(The input Opens)

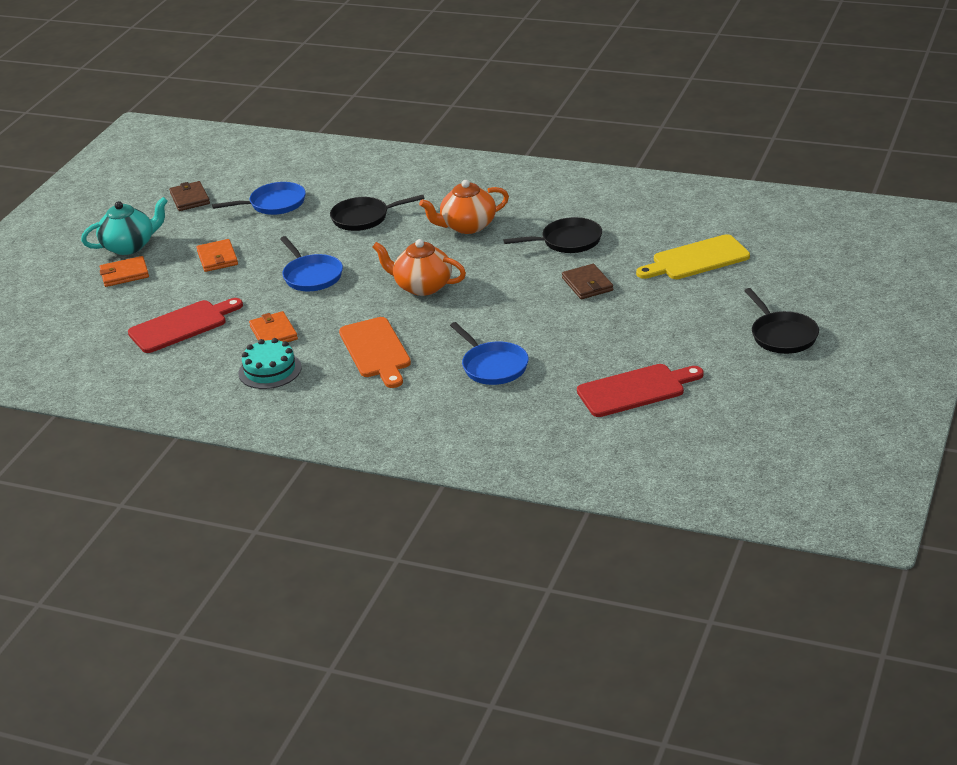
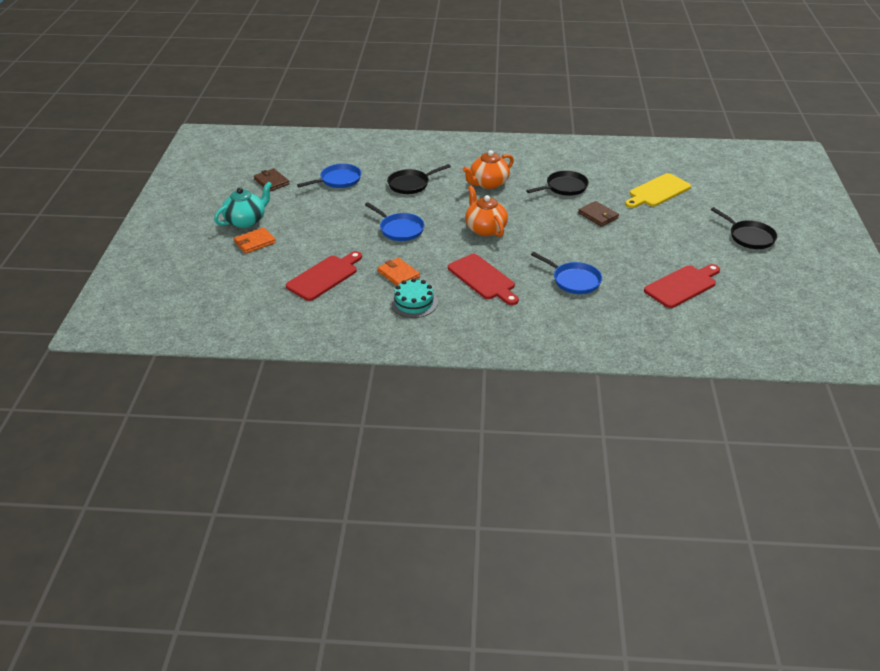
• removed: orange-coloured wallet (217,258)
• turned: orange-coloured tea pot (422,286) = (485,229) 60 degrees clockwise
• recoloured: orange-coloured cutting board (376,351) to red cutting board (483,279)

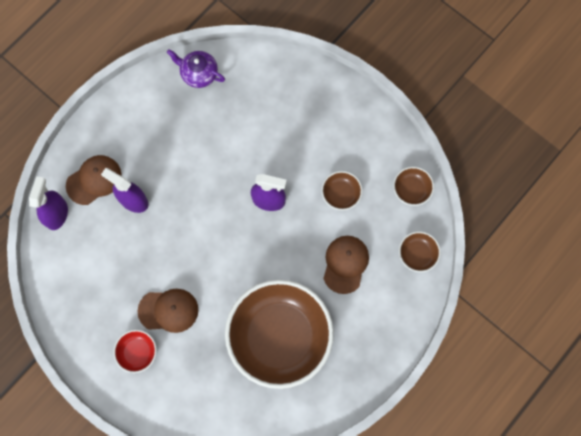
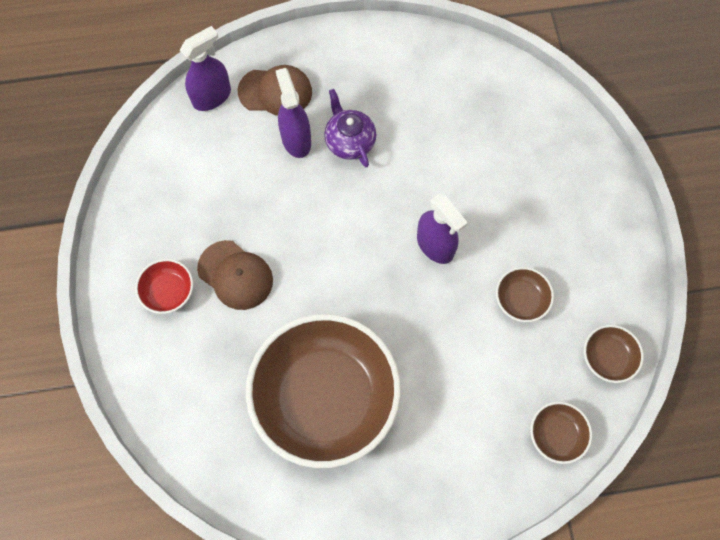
• moved: purple tea pot (198,74) to (349,141)
• removed: dark brown cap (345,264)

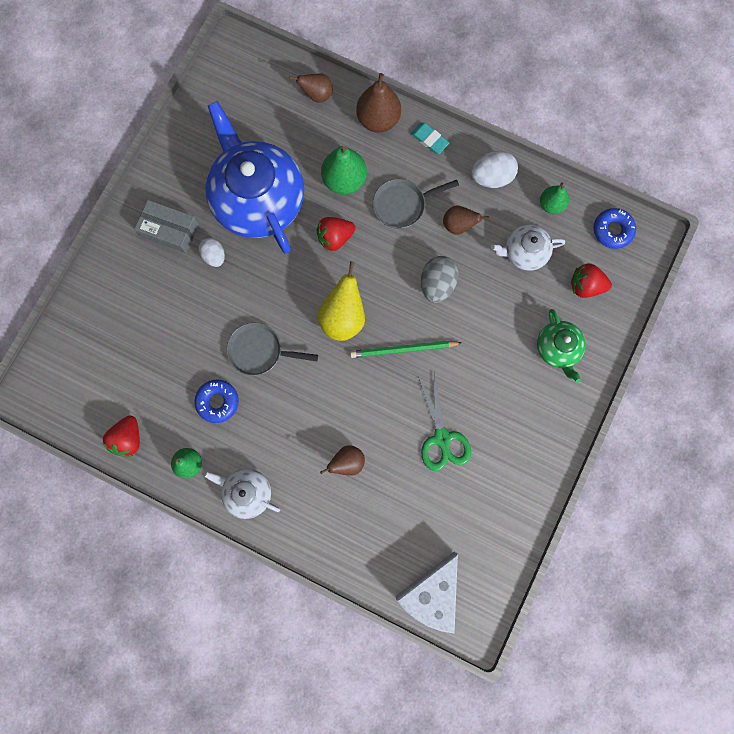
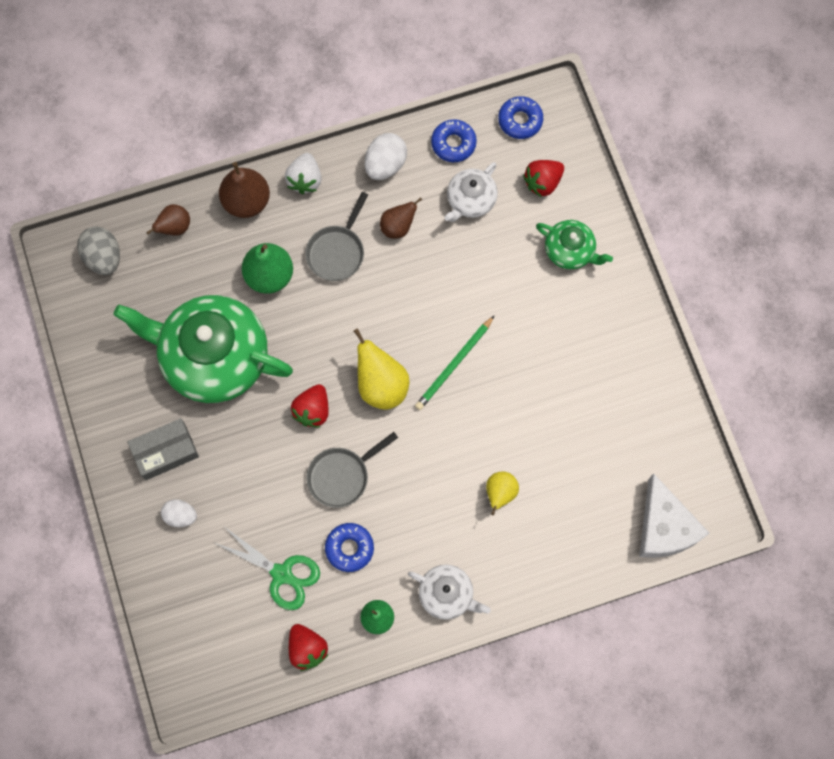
• recoloured: cobalt tea pot (258,199) to green tea pot (214,357)
• replaced: aqua eraser (429,140) to snow-white toy strawberry (305,180)
• replaced: green pear fruit (551,205) to cobalt doughnut (453,143)
• moved: red toy strawberry (335,238) to (312,410)
• moved: snow-white toy egg (214,256) to (180,516)
• moved: grey toy egg (437,284) to (103,257)
• moved: green pair of scissors (442,438) to (282,574)
• recoloured: dark brown pear fruit (347,462) to bright yellow pear fruit (500,493)
• turned: snow-white tea pot (247,492) = (447,594) 135 degrees counterclockwise

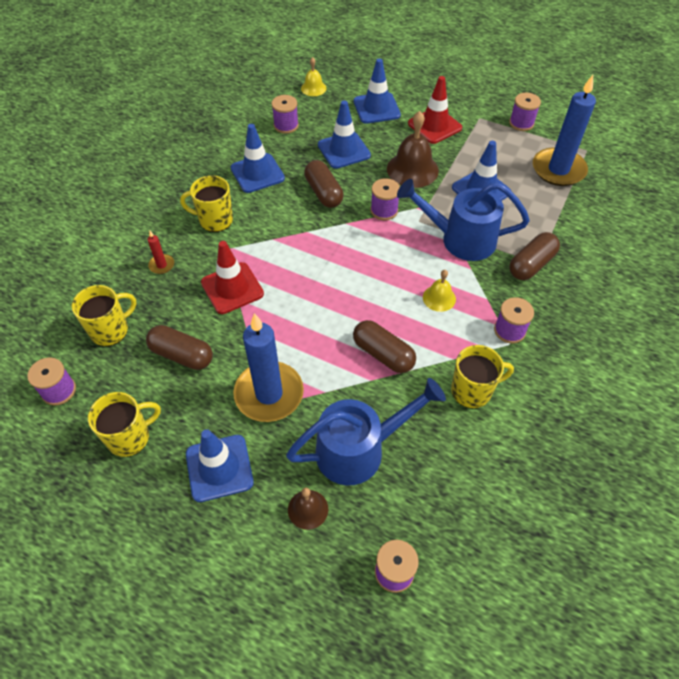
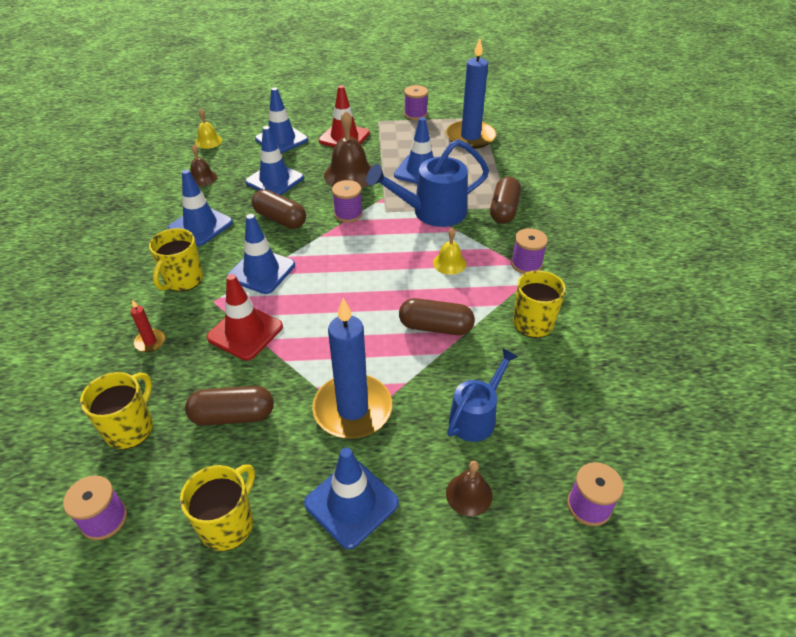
• replaced: purple spool (286,125) to dark brown bell (202,178)
• turned: bright yellow coffee mug (215,220) = (183,280) 45 degrees counterclockwise
• resized: cobalt watering can (360,449) = (476,416) x0.64
• added: cobalt safety cone (261,271)

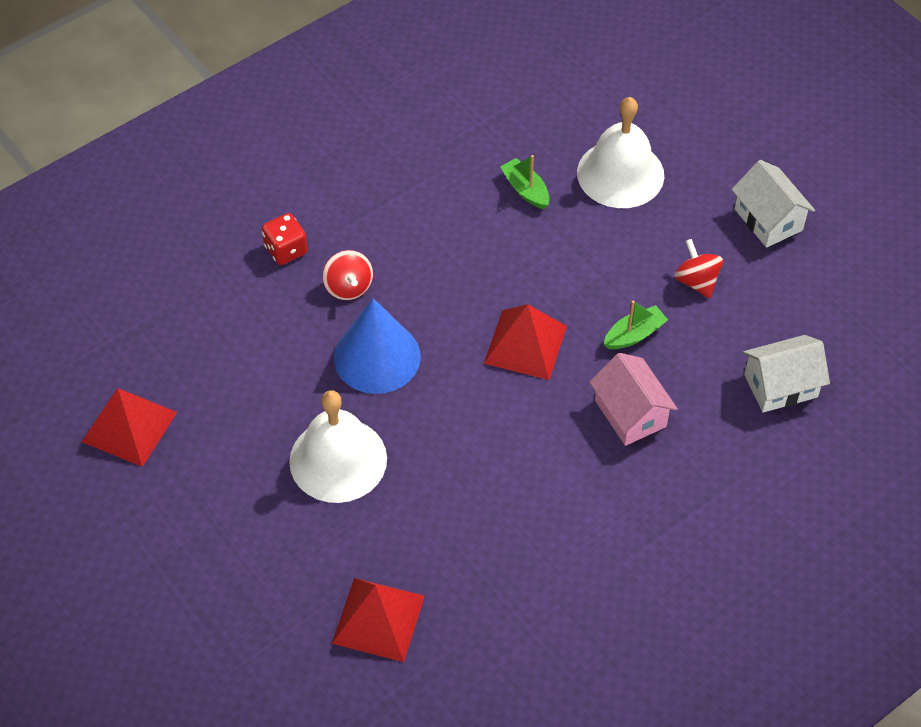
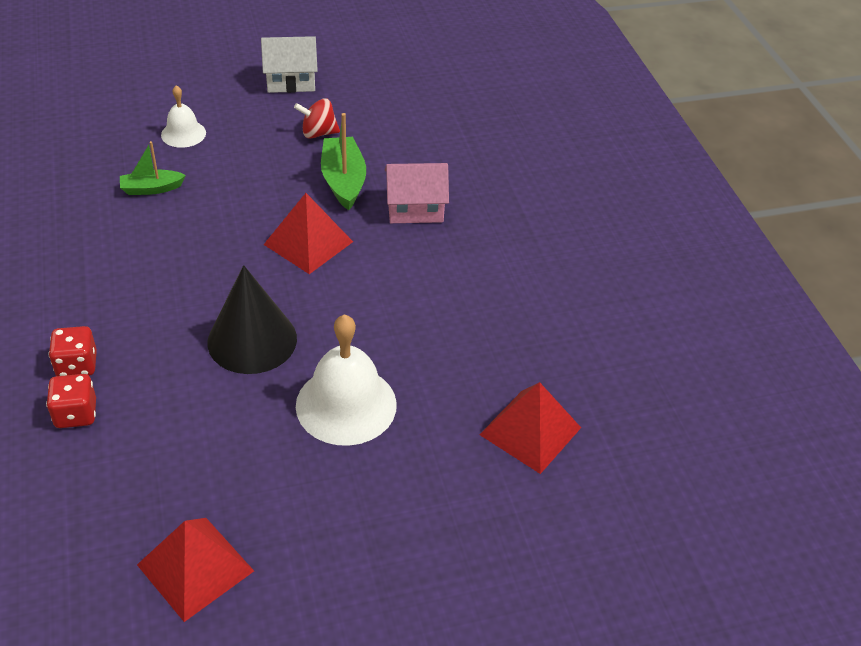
• resized: snow-white bell (620,174) = (183,133) x0.56
• removed: red whirligig (348,287)
• recoloured: cobalt cone shape (377,357) to ebony cone shape (252,340)
• resized: green boat (634,335) = (343,181) x1.59
• removed: snow-white house (780,386)
• added: red game die (76,414)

(The input Closes)

▶ _Goal of the exercise_
Could you give again exactly the lines from the line containing "cone shape (252,340)" through the final line of the data above, and no others?

▶ _Result of the task_
• recoloured: cobalt cone shape (377,357) to ebony cone shape (252,340)
• resized: green boat (634,335) = (343,181) x1.59
• removed: snow-white house (780,386)
• added: red game die (76,414)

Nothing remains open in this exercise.